> _PROBLEM REQUIREMENTS_:
For every record beneath this instruction, give an exact repetition, omitting images.

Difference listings
═══
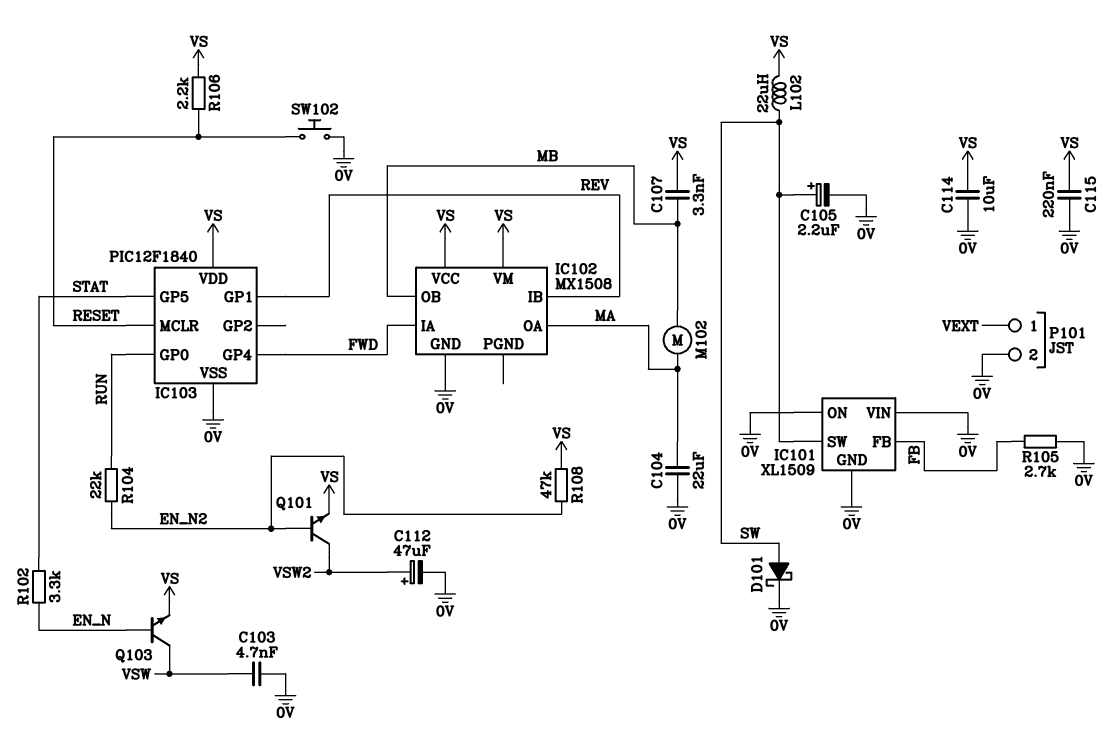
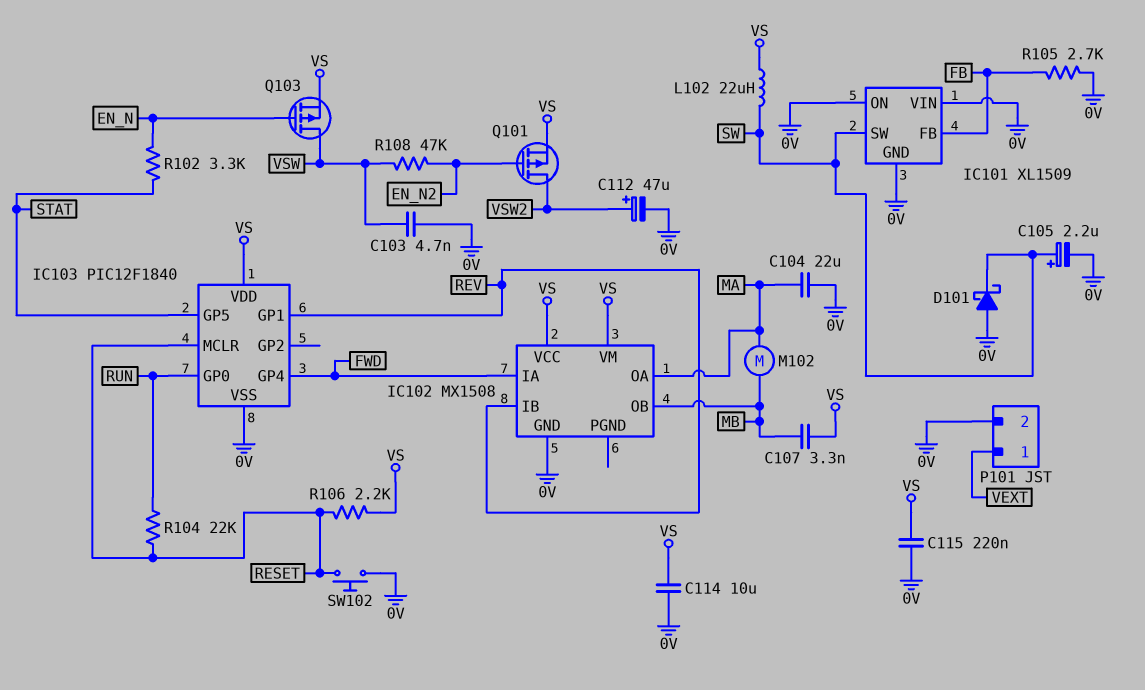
D101: schottky (A SW, K 0V) -> schottky (A 0V, K SW)
Q101: NPN (B EN_N2, C VSW2, E VS) -> PMOS (G EN_N2, D VSW2, S VS)
Q103: NPN (B EN_N, C VSW, E VS) -> PMOS (G EN_N, D VSW, S VS)
R104: 22k (EN_N2, RUN) -> 22k (RESET, RUN)
R108: 47k (EN_N2, VS) -> 47k (EN_N2, VSW)

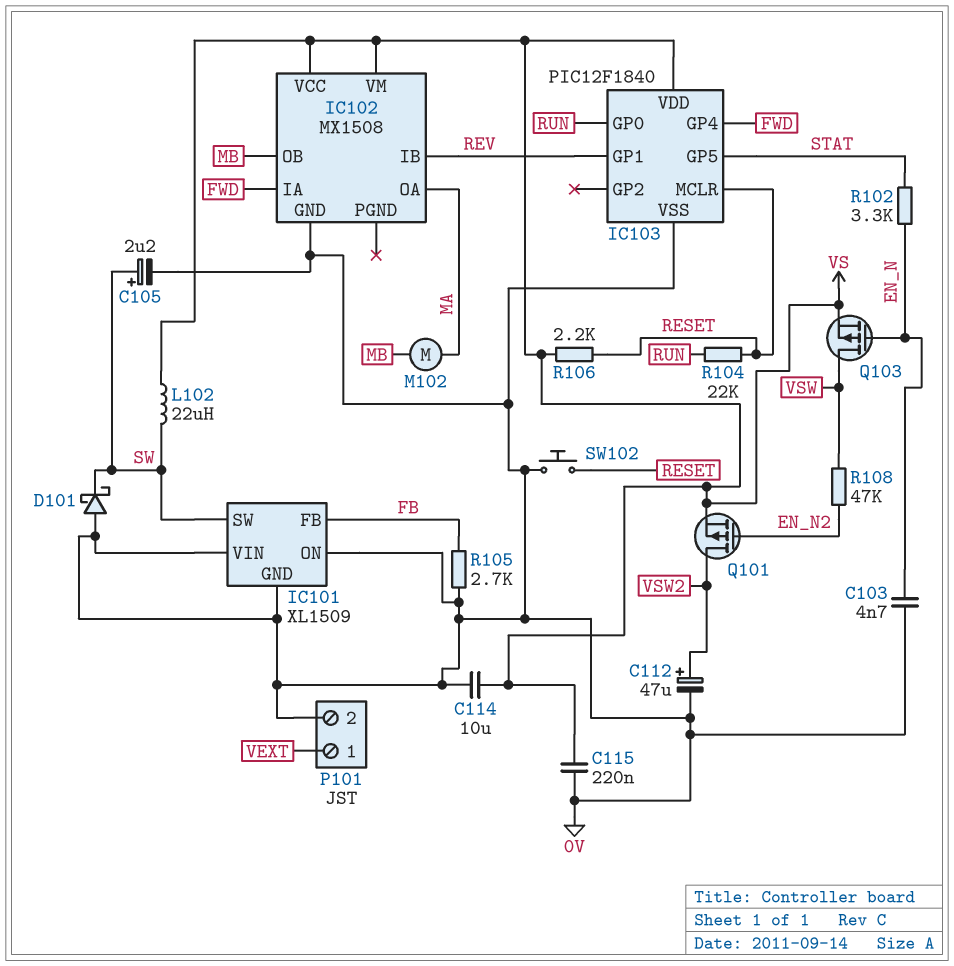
C103: 4.7nF (0V, VSW) -> 4.7nF (0V, EN_N)
C104: 22uF (0V, MA) -> none
C107: 3.3nF (MB, VS) -> none

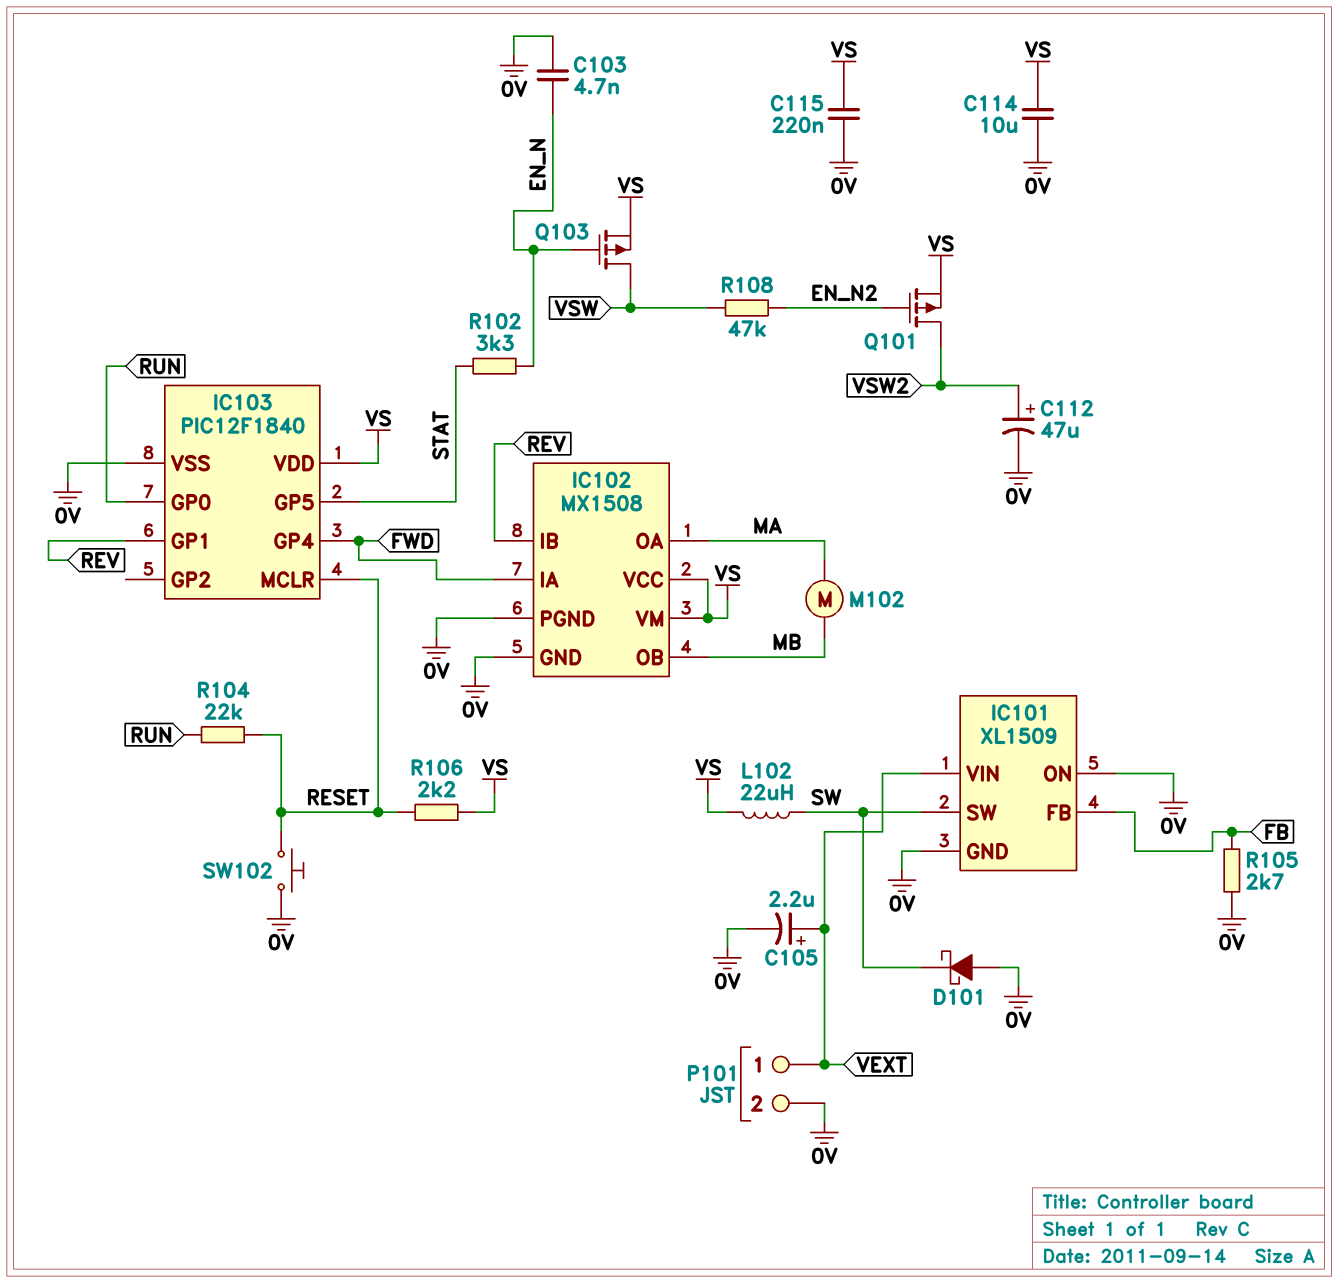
C105: 2.2uF (plus SW, minus 0V) -> 2.2uF (plus VEXT, minus 0V)
IC101 pin VIN: 0V -> VEXT
IC102 pin PGND: none -> 0V

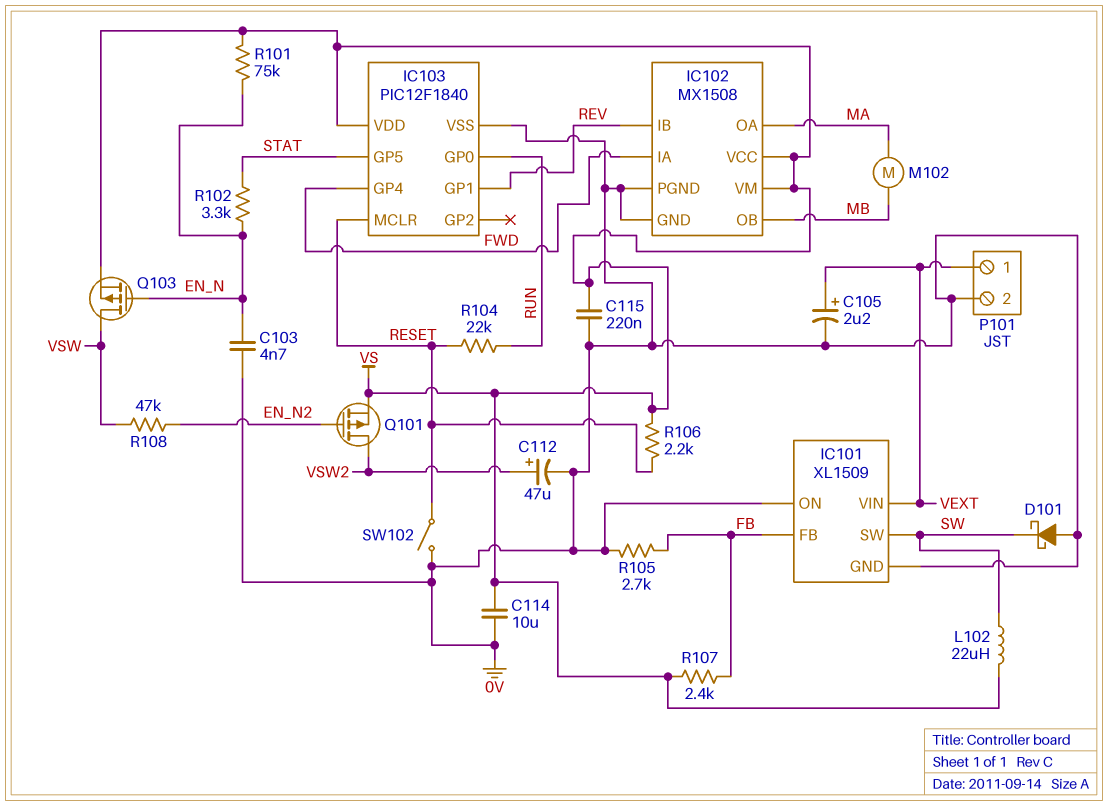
R101: none -> 75k (EN_N, VS)
R107: none -> 2.4k (FB, VS)
SW102: button (0V, RESET) -> switch (0V, RESET)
═══
> _OUTPUT BELOW_:
D101: schottky (A SW, K 0V) -> schottky (A 0V, K SW)
Q101: NPN (B EN_N2, C VSW2, E VS) -> PMOS (G EN_N2, D VSW2, S VS)
Q103: NPN (B EN_N, C VSW, E VS) -> PMOS (G EN_N, D VSW, S VS)
R104: 22k (EN_N2, RUN) -> 22k (RESET, RUN)
R108: 47k (EN_N2, VS) -> 47k (EN_N2, VSW)

C103: 4.7nF (0V, VSW) -> 4.7nF (0V, EN_N)
C104: 22uF (0V, MA) -> none
C107: 3.3nF (MB, VS) -> none

C105: 2.2uF (plus SW, minus 0V) -> 2.2uF (plus VEXT, minus 0V)
IC101 pin VIN: 0V -> VEXT
IC102 pin PGND: none -> 0V

R101: none -> 75k (EN_N, VS)
R107: none -> 2.4k (FB, VS)
SW102: button (0V, RESET) -> switch (0V, RESET)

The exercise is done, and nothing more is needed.